_What is required:_
From the line that contains "red bottle: 4 -> 6" to the final line of the entries below, write out every line exactly as it appears, and nothing else.

_Information given:_
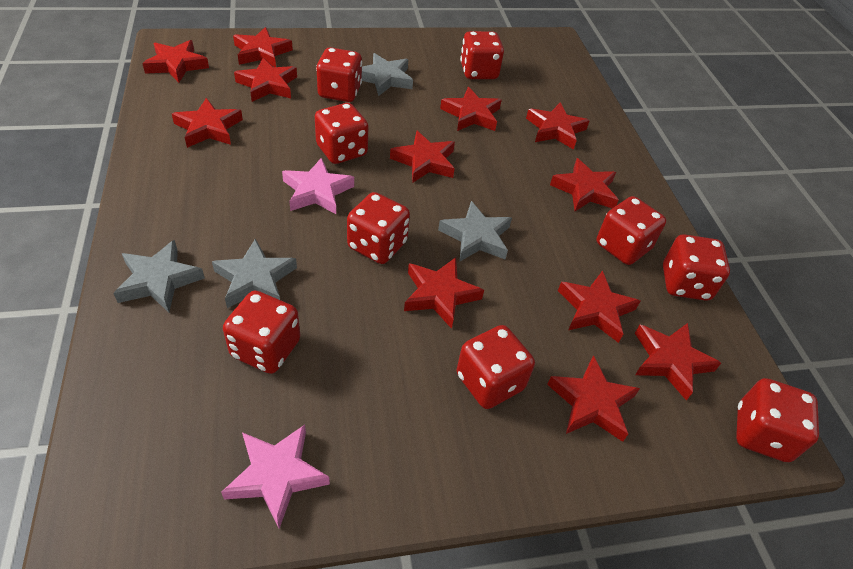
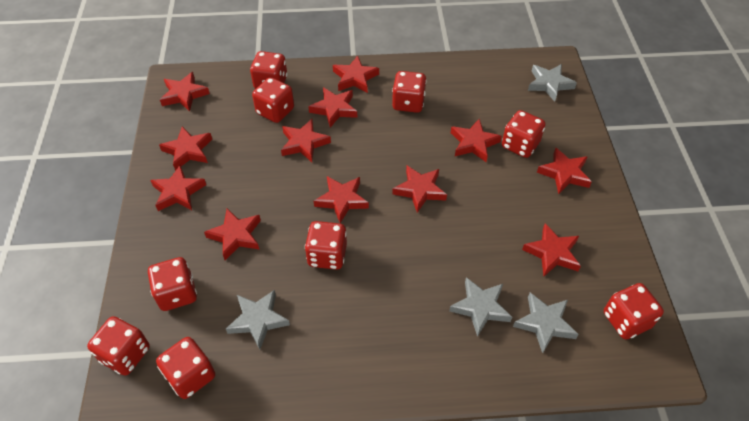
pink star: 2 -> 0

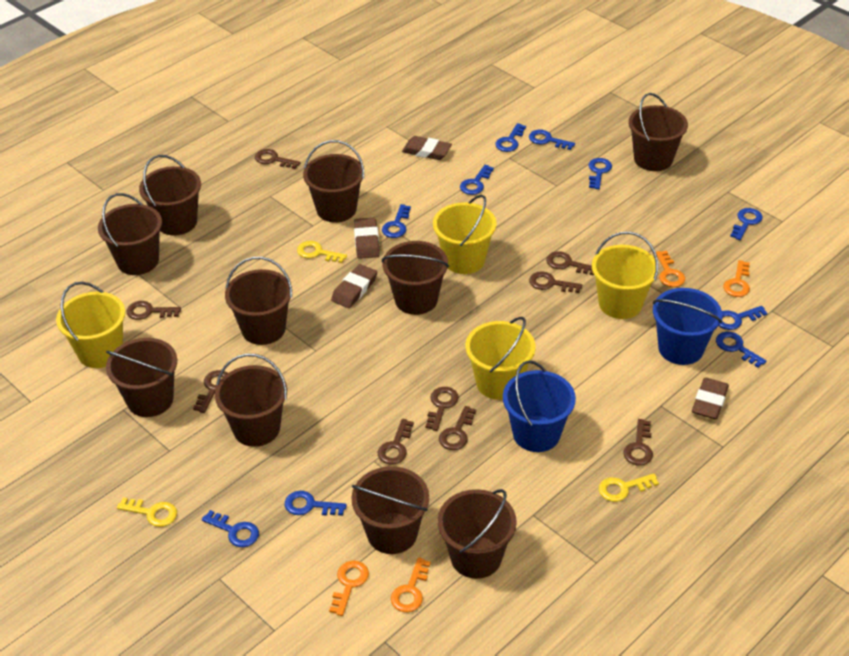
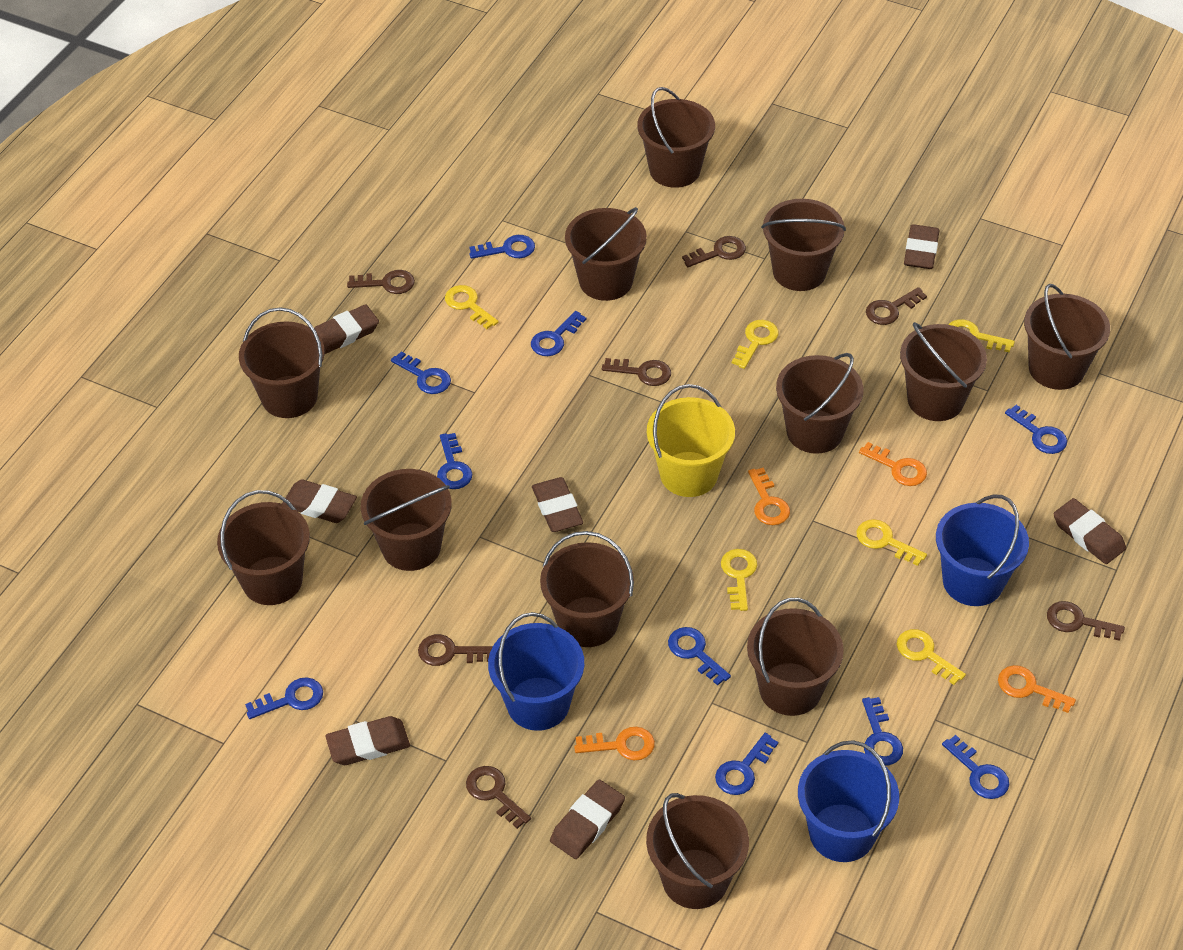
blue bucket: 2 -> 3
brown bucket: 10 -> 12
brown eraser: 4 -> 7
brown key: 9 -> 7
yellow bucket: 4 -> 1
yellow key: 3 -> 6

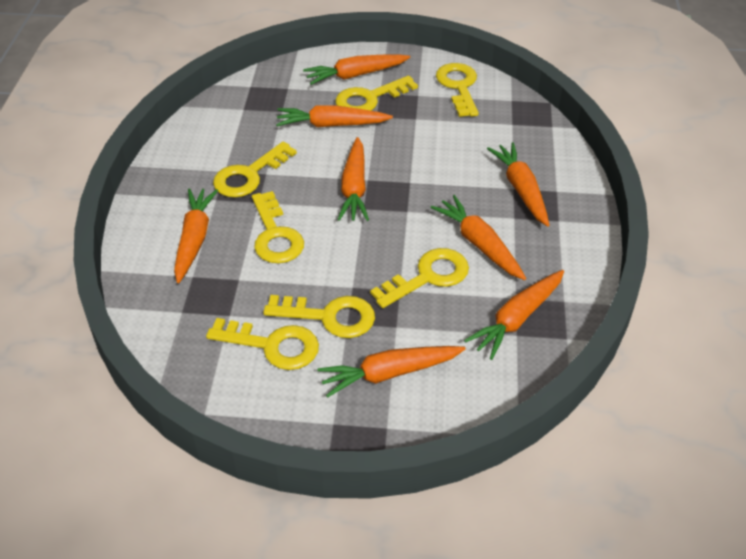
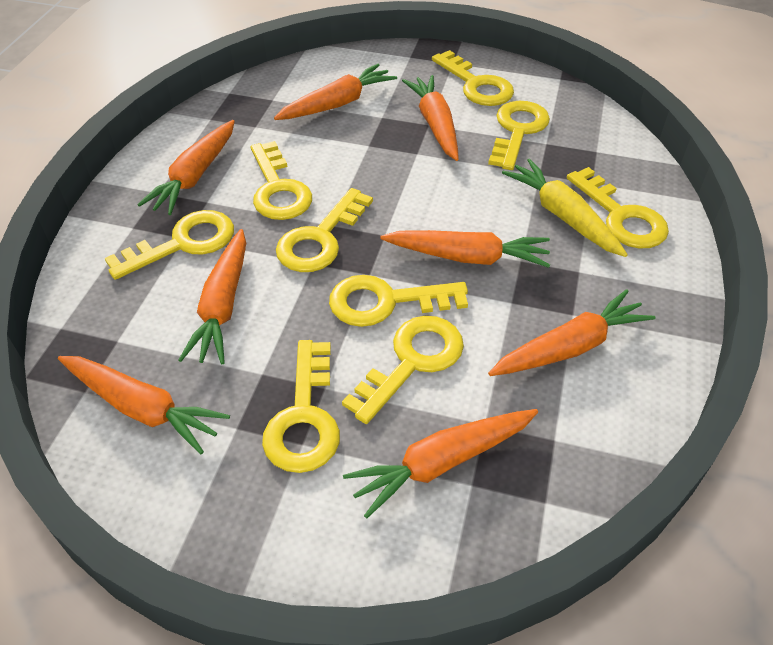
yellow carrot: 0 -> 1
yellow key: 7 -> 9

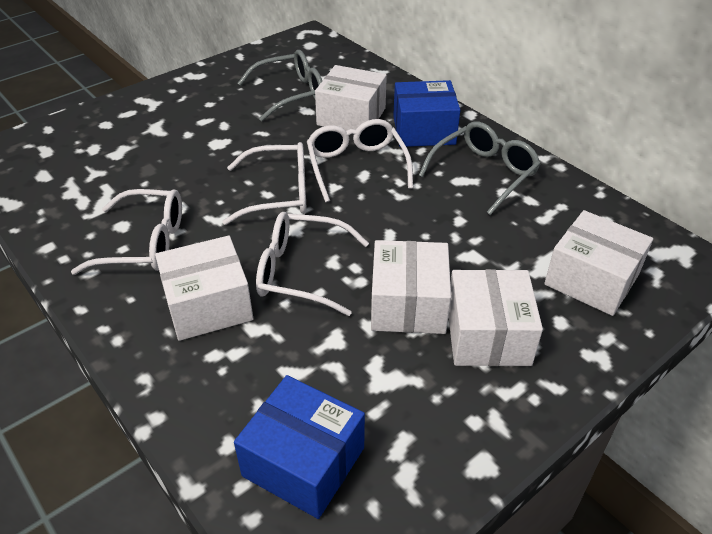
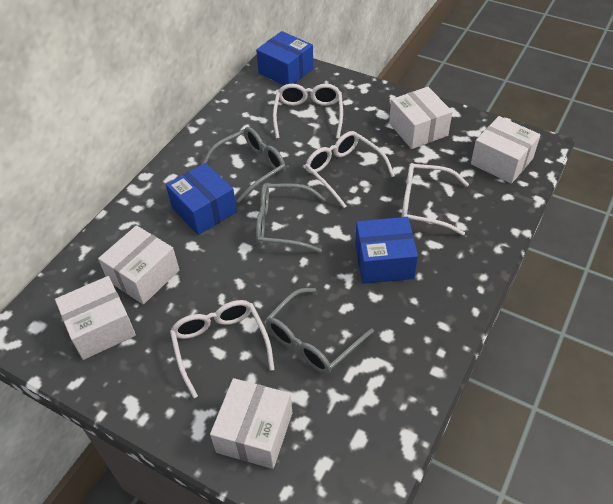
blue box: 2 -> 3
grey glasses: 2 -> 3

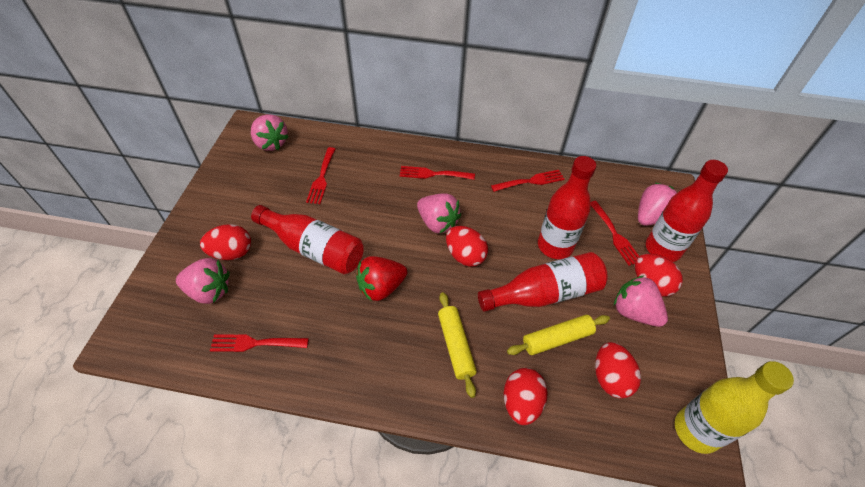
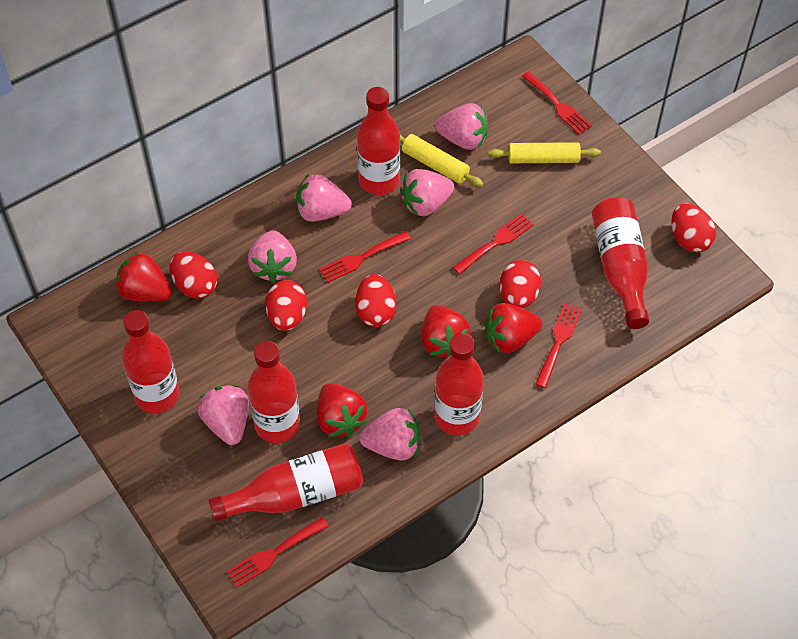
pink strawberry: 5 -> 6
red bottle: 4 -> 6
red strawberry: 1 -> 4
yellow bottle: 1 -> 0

_Completed exercise:_
red bottle: 4 -> 6
red strawberry: 1 -> 4
yellow bottle: 1 -> 0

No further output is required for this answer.